■ **PROBLEM TO SOLVE**: Set down every record below exactly as it stands.

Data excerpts
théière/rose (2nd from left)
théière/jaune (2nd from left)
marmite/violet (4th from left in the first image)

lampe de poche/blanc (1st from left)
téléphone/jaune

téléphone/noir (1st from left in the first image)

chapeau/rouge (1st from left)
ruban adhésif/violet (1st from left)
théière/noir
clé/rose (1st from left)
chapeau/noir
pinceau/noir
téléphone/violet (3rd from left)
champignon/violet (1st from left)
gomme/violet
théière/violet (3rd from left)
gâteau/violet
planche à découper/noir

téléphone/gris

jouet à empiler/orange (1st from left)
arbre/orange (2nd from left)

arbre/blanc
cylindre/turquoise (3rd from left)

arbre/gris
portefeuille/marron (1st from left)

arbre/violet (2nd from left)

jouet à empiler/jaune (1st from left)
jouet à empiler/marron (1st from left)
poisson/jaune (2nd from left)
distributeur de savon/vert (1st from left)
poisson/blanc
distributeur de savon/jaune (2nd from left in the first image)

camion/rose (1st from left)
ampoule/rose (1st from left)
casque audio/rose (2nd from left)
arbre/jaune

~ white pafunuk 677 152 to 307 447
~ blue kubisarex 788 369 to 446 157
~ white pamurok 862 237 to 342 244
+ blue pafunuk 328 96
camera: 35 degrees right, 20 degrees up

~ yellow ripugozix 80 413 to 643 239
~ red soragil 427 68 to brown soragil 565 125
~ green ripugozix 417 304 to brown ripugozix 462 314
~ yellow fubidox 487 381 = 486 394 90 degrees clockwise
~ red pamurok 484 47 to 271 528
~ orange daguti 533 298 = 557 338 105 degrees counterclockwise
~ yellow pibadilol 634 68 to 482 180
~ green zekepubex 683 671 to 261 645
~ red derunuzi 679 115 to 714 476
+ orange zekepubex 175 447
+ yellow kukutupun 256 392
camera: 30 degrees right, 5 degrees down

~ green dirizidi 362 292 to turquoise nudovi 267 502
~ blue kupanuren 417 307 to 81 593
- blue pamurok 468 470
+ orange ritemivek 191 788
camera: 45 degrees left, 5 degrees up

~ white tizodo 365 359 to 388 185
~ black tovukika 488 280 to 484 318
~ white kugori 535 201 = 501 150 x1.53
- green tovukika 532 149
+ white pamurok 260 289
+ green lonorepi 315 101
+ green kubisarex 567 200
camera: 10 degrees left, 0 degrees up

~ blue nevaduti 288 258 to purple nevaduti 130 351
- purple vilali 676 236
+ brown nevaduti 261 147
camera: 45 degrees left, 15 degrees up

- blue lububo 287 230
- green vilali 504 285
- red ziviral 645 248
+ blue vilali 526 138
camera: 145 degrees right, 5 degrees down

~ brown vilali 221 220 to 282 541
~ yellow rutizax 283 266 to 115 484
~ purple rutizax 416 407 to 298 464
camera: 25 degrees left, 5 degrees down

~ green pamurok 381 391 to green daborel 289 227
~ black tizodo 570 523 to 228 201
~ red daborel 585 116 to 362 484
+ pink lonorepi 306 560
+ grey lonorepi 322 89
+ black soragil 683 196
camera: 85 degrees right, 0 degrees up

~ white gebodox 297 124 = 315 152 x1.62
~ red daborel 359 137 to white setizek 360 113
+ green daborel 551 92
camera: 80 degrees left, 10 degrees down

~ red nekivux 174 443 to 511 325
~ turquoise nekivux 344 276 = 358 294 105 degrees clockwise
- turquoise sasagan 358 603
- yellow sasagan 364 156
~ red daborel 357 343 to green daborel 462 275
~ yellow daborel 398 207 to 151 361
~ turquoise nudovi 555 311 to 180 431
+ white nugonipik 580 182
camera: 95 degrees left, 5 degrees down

■ **RESPONSE BELOW**:
théière/rose (2nd from left)
théière/jaune (2nd from left)
marmite/violet (4th from left in the first image)

lampe de poche/blanc (1st from left)
téléphone/jaune

téléphone/noir (1st from left in the first image)

chapeau/rouge (1st from left)
ruban adhésif/violet (1st from left)
théière/noir
clé/rose (1st from left)
chapeau/noir
pinceau/noir
téléphone/violet (3rd from left)
champignon/violet (1st from left)
gomme/violet
théière/violet (3rd from left)
gâteau/violet
planche à découper/noir

téléphone/gris

jouet à empiler/orange (1st from left)
arbre/orange (2nd from left)

arbre/blanc
cylindre/turquoise (3rd from left)

arbre/gris
portefeuille/marron (1st from left)

arbre/violet (2nd from left)

jouet à empiler/jaune (1st from left)
jouet à empiler/marron (1st from left)
poisson/jaune (2nd from left)
distributeur de savon/vert (1st from left)
poisson/blanc
distributeur de savon/jaune (2nd from left in the first image)

camion/rose (1st from left)
ampoule/rose (1st from left)
casque audio/rose (2nd from left)
arbre/jaune

~ white pafunuk 677 152 to 307 447
~ blue kubisarex 788 369 to 446 157
~ white pamurok 862 237 to 342 244
+ blue pafunuk 328 96
camera: 35 degrees right, 20 degrees up

~ yellow ripugozix 80 413 to 643 239
~ red soragil 427 68 to brown soragil 565 125
~ green ripugozix 417 304 to brown ripugozix 462 314
~ yellow fubidox 487 381 = 486 394 90 degrees clockwise
~ red pamurok 484 47 to 271 528
~ orange daguti 533 298 = 557 338 105 degrees counterclockwise
~ yellow pibadilol 634 68 to 482 180
~ green zekepubex 683 671 to 261 645
~ red derunuzi 679 115 to 714 476
+ orange zekepubex 175 447
+ yellow kukutupun 256 392
camera: 30 degrees right, 5 degrees down

~ green dirizidi 362 292 to turquoise nudovi 267 502
~ blue kupanuren 417 307 to 81 593
- blue pamurok 468 470
+ orange ritemivek 191 788
camera: 45 degrees left, 5 degrees up

~ white tizodo 365 359 to 388 185
~ black tovukika 488 280 to 484 318
~ white kugori 535 201 = 501 150 x1.53
- green tovukika 532 149
+ white pamurok 260 289
+ green lonorepi 315 101
+ green kubisarex 567 200
camera: 10 degrees left, 0 degrees up

~ blue nevaduti 288 258 to purple nevaduti 130 351
- purple vilali 676 236
+ brown nevaduti 261 147
camera: 45 degrees left, 15 degrees up

- blue lububo 287 230
- green vilali 504 285
- red ziviral 645 248
+ blue vilali 526 138
camera: 145 degrees right, 5 degrees down

~ brown vilali 221 220 to 282 541
~ yellow rutizax 283 266 to 115 484
~ purple rutizax 416 407 to 298 464
camera: 25 degrees left, 5 degrees down

~ green pamurok 381 391 to green daborel 289 227
~ black tizodo 570 523 to 228 201
~ red daborel 585 116 to 362 484
+ pink lonorepi 306 560
+ grey lonorepi 322 89
+ black soragil 683 196
camera: 85 degrees right, 0 degrees up

~ white gebodox 297 124 = 315 152 x1.62
~ red daborel 359 137 to white setizek 360 113
+ green daborel 551 92
camera: 80 degrees left, 10 degrees down

~ red nekivux 174 443 to 511 325
~ turquoise nekivux 344 276 = 358 294 105 degrees clockwise
- turquoise sasagan 358 603
- yellow sasagan 364 156
~ red daborel 357 343 to green daborel 462 275
~ yellow daborel 398 207 to 151 361
~ turquoise nudovi 555 311 to 180 431
+ white nugonipik 580 182
camera: 95 degrees left, 5 degrees down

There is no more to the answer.